----- Supplied records

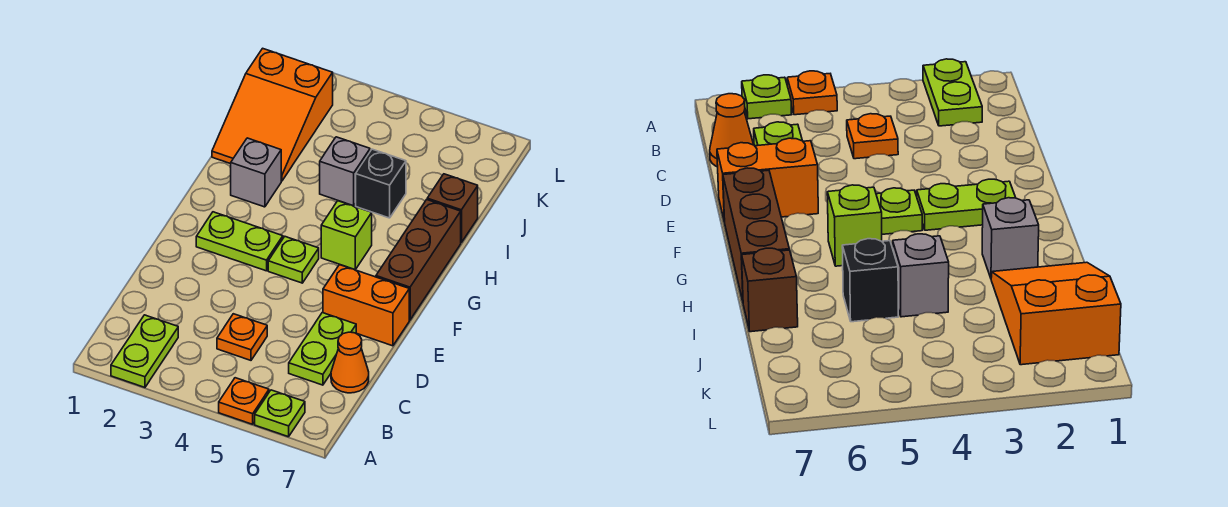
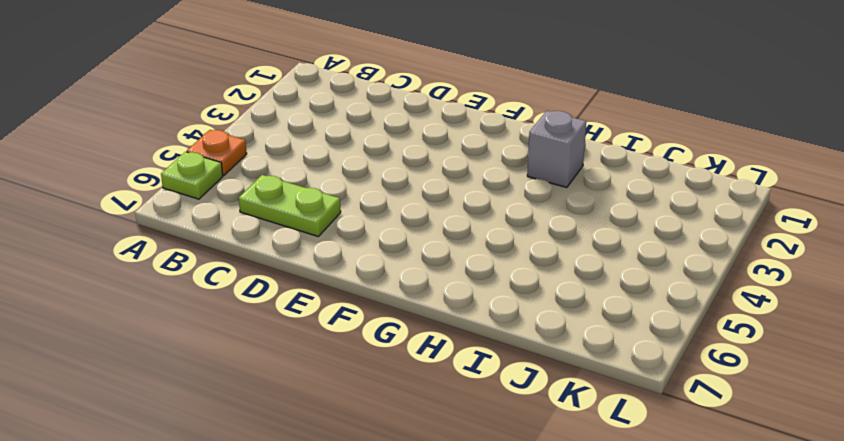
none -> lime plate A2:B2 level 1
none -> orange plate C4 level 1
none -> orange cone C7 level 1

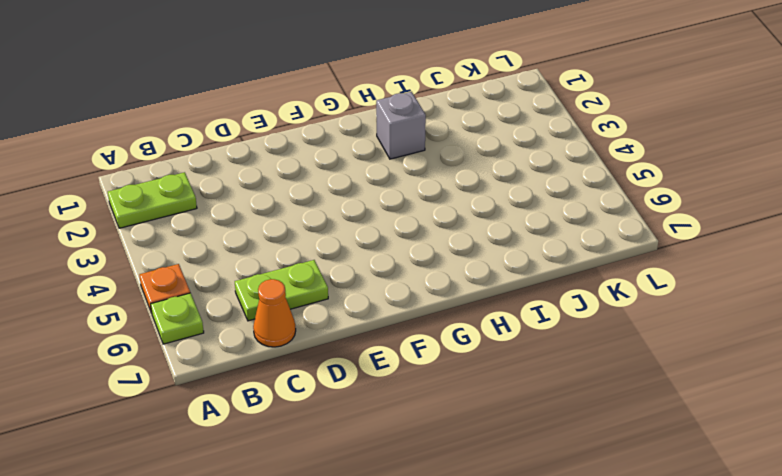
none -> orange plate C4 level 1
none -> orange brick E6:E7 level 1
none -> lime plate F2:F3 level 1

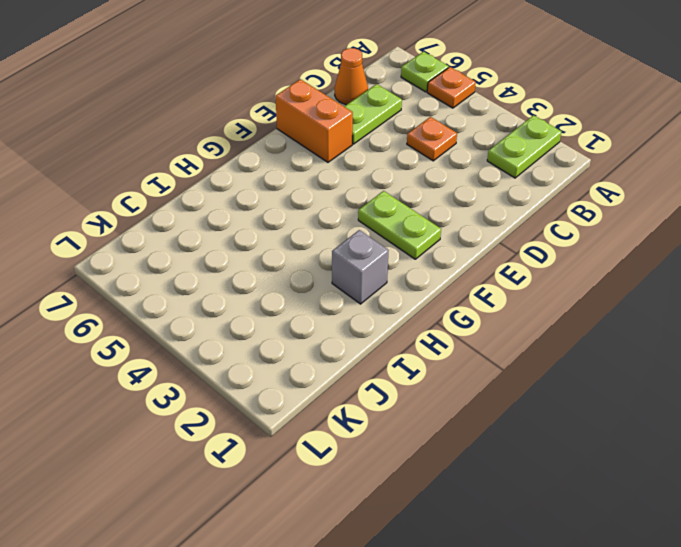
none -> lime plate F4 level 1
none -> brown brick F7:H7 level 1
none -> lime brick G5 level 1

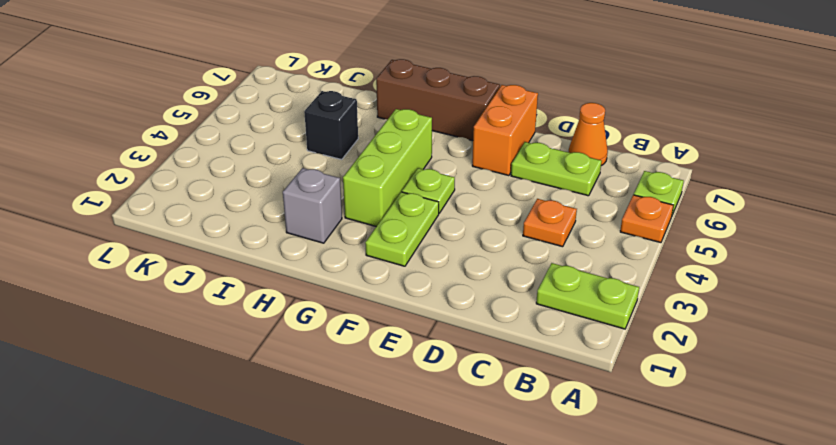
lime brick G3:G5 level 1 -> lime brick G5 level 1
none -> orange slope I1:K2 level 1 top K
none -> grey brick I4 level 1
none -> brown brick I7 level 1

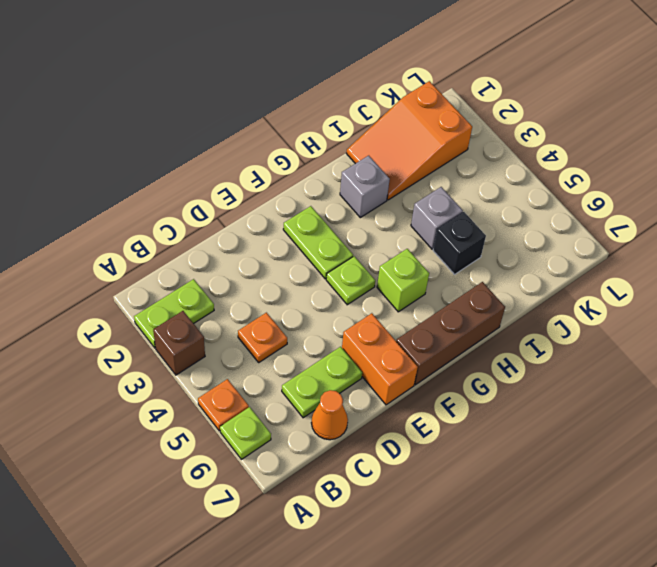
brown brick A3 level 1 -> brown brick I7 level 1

----------

What you are asked to do
Print, without pictures, exactly the lines from the one containing "none -> orange cone C7 level 1" through the final line of the records above.

Answer
none -> orange cone C7 level 1

none -> orange plate C4 level 1
none -> orange brick E6:E7 level 1
none -> lime plate F2:F3 level 1

none -> lime plate F4 level 1
none -> brown brick F7:H7 level 1
none -> lime brick G5 level 1

lime brick G3:G5 level 1 -> lime brick G5 level 1
none -> orange slope I1:K2 level 1 top K
none -> grey brick I4 level 1
none -> brown brick I7 level 1

brown brick A3 level 1 -> brown brick I7 level 1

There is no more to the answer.